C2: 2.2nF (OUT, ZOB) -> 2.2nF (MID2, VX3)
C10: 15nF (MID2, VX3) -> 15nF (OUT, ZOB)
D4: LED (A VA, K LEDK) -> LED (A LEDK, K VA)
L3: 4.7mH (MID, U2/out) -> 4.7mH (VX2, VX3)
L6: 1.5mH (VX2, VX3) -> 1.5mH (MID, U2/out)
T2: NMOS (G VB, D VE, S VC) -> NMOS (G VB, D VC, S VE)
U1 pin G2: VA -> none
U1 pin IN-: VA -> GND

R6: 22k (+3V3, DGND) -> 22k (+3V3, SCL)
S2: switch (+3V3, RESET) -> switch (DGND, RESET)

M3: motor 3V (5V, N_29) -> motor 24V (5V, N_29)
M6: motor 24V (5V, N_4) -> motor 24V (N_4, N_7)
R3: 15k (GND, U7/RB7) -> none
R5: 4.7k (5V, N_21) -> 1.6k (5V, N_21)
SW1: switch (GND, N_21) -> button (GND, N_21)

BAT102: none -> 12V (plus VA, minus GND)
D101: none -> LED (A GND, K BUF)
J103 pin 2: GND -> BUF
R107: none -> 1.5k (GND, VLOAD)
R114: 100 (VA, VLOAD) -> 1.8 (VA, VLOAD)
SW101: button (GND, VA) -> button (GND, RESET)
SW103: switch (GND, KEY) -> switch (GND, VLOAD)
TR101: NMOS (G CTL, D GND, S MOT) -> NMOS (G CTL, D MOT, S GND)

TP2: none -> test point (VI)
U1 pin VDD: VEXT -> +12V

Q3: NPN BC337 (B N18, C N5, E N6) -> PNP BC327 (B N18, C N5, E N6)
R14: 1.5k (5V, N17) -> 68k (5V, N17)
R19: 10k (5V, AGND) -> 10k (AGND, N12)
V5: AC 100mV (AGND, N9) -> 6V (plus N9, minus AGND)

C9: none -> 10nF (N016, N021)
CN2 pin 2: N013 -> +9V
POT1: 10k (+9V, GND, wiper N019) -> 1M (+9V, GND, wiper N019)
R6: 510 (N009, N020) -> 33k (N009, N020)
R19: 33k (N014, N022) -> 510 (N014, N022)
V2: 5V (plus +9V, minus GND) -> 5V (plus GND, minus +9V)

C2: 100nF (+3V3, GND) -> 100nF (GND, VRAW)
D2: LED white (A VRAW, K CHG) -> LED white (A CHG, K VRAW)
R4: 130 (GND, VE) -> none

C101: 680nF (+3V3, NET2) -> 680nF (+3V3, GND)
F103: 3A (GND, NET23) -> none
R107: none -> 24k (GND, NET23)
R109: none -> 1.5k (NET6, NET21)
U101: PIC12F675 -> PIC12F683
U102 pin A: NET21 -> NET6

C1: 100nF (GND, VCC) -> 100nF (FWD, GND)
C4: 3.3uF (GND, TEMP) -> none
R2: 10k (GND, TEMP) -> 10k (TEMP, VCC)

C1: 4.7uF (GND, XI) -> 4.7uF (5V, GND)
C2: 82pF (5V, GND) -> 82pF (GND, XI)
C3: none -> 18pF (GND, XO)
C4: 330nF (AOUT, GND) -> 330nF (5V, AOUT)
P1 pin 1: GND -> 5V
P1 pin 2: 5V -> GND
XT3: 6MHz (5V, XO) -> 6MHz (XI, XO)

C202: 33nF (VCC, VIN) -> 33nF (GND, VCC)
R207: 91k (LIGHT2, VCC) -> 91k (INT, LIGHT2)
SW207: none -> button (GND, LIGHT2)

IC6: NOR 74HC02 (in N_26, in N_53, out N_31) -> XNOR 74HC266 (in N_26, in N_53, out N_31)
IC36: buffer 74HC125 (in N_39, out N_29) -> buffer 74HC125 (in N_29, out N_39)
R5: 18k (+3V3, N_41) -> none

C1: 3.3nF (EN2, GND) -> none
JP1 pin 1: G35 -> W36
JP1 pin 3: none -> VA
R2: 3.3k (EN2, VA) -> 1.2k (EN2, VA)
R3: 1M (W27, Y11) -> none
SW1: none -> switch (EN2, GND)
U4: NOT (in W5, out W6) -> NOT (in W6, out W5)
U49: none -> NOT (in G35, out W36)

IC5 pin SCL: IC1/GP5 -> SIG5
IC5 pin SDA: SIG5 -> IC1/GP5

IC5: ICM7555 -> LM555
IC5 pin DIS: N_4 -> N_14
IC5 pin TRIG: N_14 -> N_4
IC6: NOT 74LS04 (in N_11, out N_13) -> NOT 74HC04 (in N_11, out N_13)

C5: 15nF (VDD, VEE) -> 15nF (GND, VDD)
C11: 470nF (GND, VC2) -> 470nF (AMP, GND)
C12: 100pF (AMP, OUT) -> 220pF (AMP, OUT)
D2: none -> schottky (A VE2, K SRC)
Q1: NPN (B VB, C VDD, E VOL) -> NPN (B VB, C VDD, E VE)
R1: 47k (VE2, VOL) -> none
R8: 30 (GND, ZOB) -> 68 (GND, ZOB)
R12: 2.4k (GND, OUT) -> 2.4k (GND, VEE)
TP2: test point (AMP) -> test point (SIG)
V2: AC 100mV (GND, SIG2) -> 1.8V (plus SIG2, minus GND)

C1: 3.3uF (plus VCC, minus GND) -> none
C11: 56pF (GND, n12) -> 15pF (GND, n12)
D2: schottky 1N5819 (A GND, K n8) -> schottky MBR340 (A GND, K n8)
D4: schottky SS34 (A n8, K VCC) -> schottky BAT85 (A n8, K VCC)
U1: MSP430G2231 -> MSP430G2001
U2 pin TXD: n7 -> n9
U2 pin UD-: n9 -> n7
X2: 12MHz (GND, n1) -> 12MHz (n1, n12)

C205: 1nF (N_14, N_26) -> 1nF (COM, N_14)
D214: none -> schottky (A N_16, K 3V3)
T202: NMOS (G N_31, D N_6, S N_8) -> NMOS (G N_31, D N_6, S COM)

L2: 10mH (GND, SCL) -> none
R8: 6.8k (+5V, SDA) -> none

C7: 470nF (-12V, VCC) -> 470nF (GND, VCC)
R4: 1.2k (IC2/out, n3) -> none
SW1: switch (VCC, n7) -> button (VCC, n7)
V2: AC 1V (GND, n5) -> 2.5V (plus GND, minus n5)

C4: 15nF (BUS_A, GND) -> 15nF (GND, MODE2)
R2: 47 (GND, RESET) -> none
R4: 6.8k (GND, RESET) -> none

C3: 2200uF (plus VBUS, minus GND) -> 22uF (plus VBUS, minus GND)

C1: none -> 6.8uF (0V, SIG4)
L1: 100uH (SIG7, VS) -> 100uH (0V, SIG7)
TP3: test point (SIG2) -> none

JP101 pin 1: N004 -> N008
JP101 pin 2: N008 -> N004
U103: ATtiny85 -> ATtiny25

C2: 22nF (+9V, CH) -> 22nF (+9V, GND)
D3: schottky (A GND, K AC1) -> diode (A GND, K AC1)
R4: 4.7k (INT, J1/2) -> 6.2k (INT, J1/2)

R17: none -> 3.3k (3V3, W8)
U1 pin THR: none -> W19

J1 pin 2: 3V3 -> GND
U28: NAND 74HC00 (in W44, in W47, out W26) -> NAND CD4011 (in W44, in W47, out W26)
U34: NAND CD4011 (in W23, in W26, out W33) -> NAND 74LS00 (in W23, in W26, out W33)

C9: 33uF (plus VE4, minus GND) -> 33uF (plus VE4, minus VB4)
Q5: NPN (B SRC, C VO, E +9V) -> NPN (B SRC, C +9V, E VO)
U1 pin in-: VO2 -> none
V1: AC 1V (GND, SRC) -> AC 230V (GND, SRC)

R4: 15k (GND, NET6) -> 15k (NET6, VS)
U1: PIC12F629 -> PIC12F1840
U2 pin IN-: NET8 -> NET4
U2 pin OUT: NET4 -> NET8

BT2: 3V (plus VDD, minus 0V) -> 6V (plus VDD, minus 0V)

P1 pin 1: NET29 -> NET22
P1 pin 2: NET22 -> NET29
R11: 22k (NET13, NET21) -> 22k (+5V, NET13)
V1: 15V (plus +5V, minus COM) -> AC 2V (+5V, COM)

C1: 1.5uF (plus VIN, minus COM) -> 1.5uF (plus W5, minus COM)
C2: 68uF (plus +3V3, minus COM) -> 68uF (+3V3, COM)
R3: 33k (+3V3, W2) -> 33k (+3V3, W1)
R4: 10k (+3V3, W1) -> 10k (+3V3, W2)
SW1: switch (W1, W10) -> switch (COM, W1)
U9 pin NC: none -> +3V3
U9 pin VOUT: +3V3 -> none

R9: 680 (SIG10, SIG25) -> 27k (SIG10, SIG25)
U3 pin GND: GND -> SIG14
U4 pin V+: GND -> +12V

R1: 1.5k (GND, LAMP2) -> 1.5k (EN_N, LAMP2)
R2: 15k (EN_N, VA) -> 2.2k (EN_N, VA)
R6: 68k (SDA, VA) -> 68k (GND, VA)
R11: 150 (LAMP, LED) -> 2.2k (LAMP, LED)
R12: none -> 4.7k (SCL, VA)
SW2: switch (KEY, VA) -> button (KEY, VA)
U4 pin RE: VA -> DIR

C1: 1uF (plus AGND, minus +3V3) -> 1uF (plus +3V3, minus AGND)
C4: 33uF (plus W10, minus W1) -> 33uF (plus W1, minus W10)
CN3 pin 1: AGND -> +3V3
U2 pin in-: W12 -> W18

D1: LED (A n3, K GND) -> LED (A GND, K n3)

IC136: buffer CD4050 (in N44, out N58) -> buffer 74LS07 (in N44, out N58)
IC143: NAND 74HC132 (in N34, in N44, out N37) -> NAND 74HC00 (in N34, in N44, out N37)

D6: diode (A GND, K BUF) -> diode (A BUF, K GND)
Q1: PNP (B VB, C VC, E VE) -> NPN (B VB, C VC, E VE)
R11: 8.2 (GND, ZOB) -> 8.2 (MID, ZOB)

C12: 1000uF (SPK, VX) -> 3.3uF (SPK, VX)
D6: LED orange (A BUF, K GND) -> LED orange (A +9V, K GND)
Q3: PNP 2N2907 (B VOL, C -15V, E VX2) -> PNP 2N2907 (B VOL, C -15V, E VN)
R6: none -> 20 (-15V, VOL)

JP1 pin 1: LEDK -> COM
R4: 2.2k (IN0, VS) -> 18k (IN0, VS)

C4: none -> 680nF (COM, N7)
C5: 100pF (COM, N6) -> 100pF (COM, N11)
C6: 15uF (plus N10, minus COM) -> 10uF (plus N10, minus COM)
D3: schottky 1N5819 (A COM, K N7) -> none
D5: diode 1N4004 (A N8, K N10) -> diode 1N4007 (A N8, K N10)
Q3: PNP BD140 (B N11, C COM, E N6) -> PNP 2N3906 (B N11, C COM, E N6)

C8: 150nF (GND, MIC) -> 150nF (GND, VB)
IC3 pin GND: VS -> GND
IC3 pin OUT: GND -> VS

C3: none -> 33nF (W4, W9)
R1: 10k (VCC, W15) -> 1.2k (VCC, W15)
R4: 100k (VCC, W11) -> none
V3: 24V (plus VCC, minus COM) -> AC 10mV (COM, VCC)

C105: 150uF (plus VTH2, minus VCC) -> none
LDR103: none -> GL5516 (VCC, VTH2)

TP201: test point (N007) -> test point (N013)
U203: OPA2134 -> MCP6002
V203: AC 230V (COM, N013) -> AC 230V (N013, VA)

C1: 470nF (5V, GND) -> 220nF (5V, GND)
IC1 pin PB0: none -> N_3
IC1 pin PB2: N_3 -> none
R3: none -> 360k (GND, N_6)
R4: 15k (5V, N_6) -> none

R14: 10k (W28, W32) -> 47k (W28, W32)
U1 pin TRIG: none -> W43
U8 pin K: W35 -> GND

· · · ·

Your objective> Pick from the records each line that contains the word "NMOS" and show it.

Answer space>
T2: NMOS (G VB, D VE, S VC) -> NMOS (G VB, D VC, S VE)
TR101: NMOS (G CTL, D GND, S MOT) -> NMOS (G CTL, D MOT, S GND)
T202: NMOS (G N_31, D N_6, S N_8) -> NMOS (G N_31, D N_6, S COM)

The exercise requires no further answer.